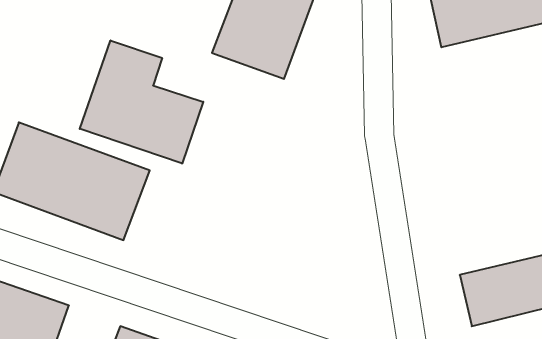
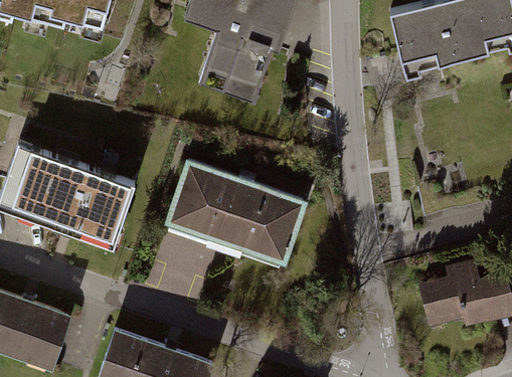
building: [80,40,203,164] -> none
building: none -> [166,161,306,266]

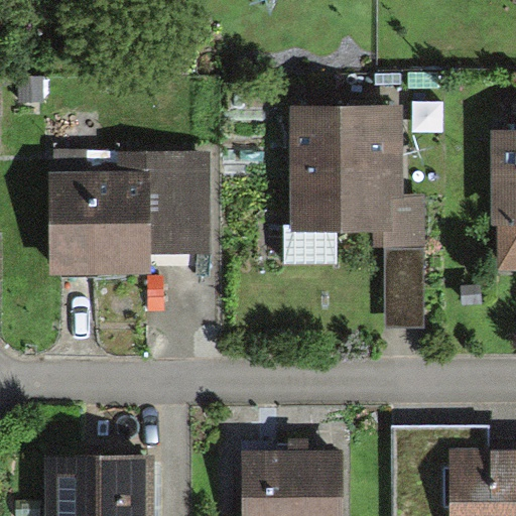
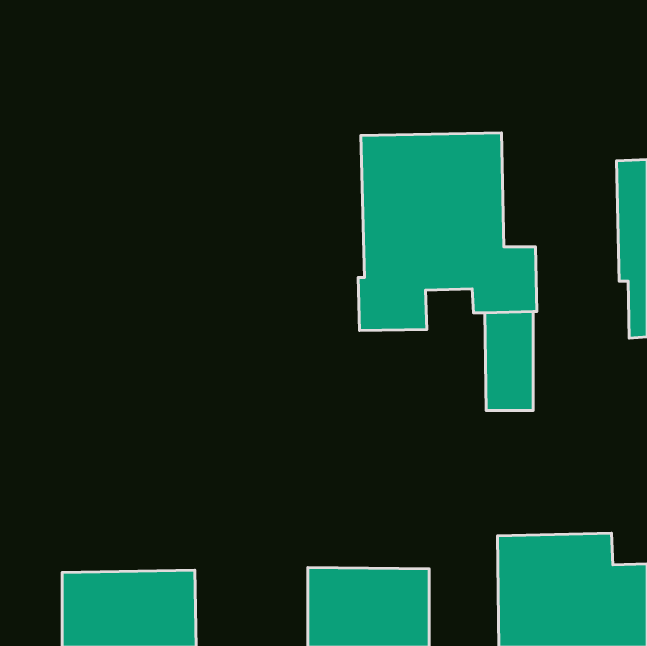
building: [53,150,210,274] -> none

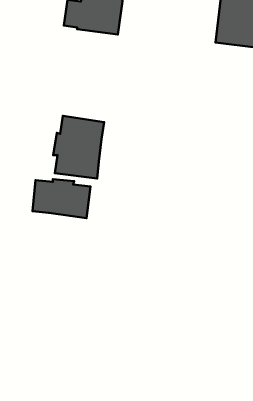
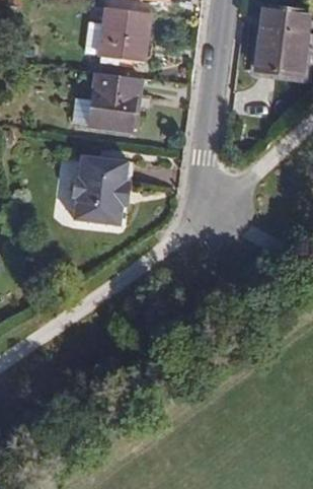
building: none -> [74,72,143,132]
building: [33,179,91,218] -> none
====
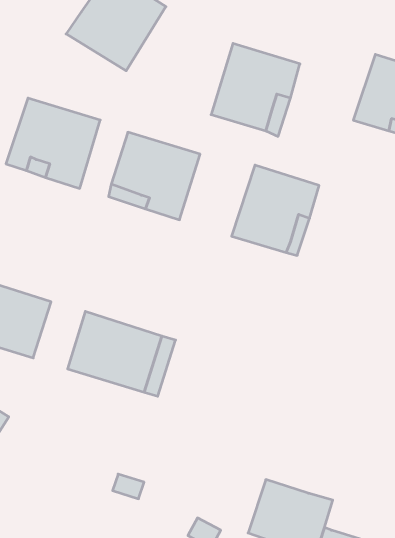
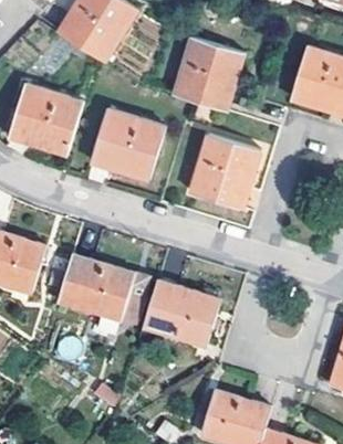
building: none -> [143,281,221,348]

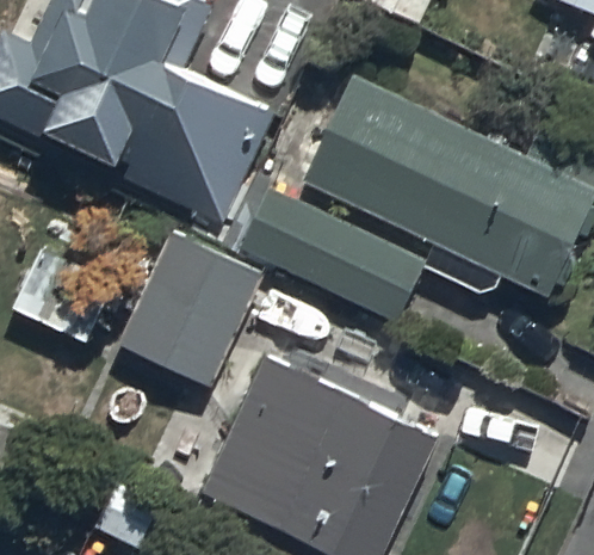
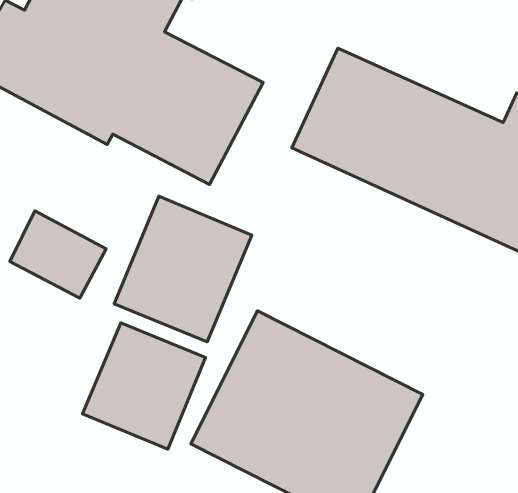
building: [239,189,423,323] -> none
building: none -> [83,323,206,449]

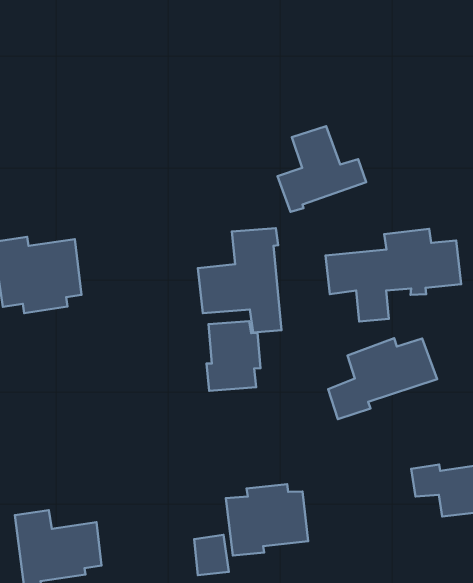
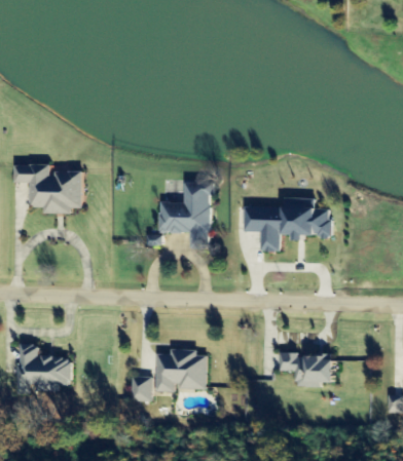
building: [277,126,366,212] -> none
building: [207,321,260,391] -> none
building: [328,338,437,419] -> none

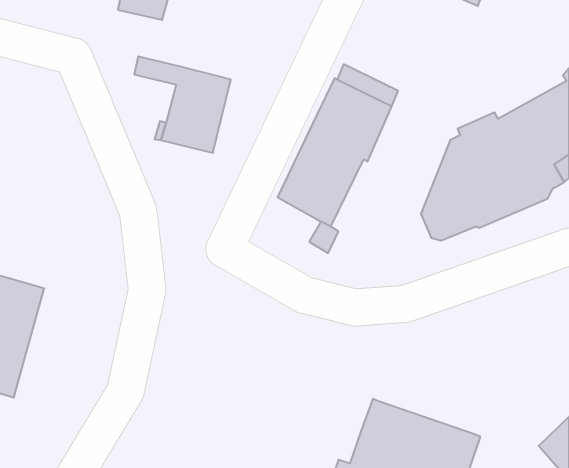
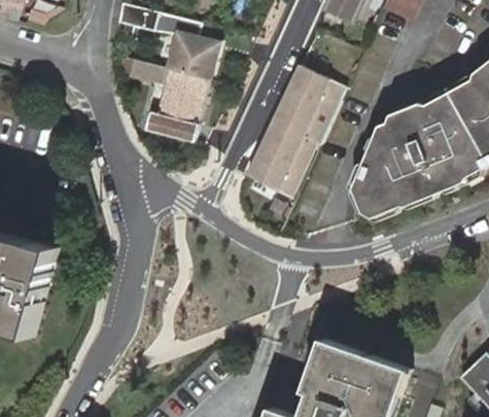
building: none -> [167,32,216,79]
====
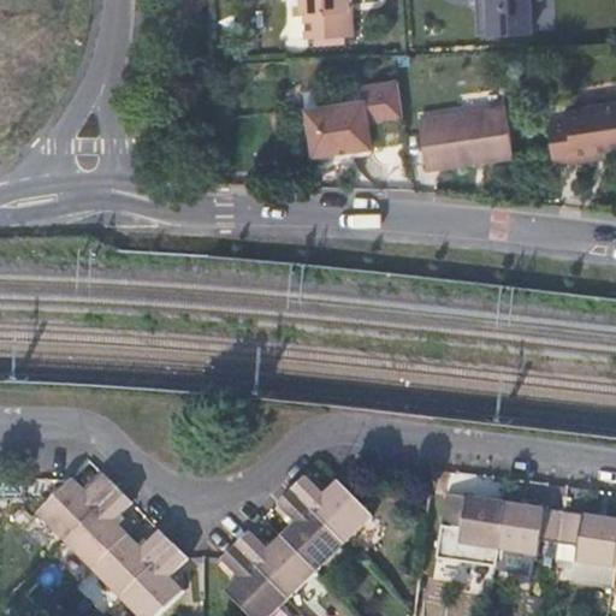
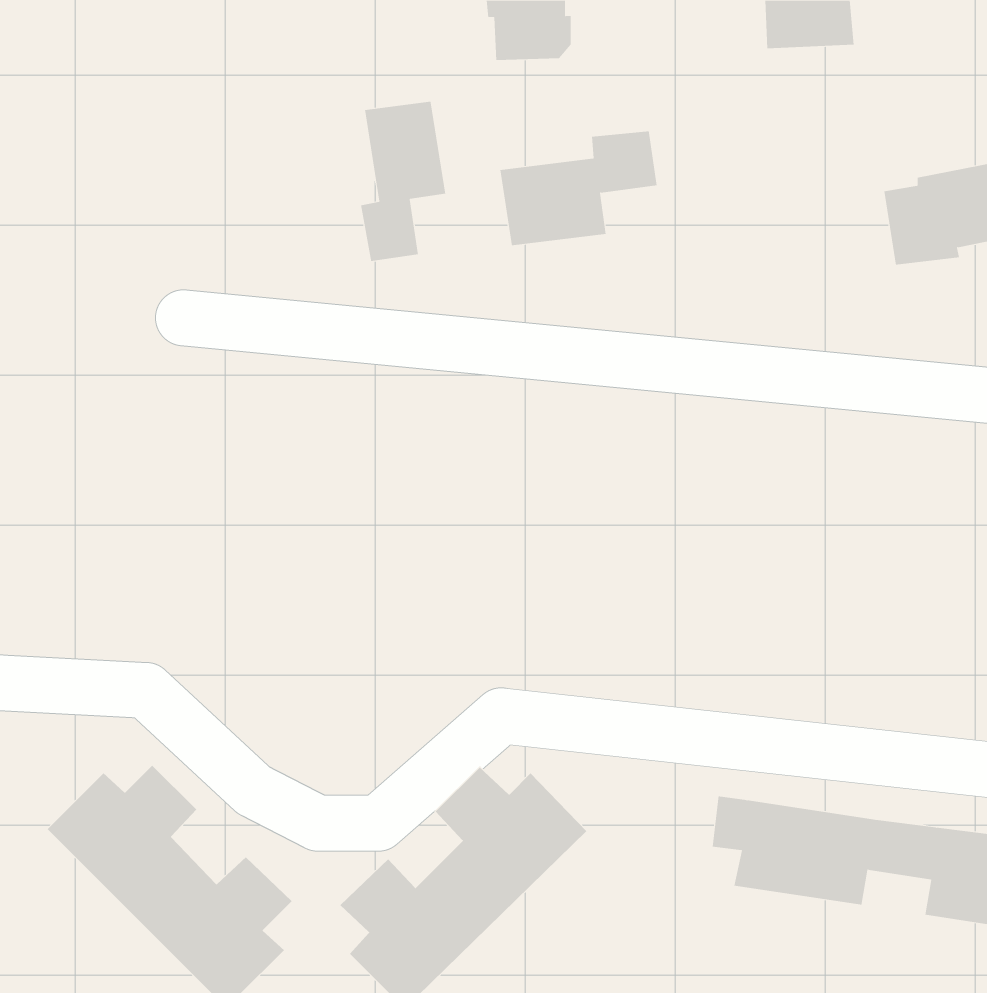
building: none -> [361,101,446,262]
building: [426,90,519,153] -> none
====
(Work required) Here the job is to copy the stretch of records from the line containing "building: [207,321,260,391] -> none" through the line containing "building: none -> [167,32,216,79]", word for word. Leave every picture out.

(Result for this exercise)
building: [207,321,260,391] -> none
building: [328,338,437,419] -> none

building: none -> [167,32,216,79]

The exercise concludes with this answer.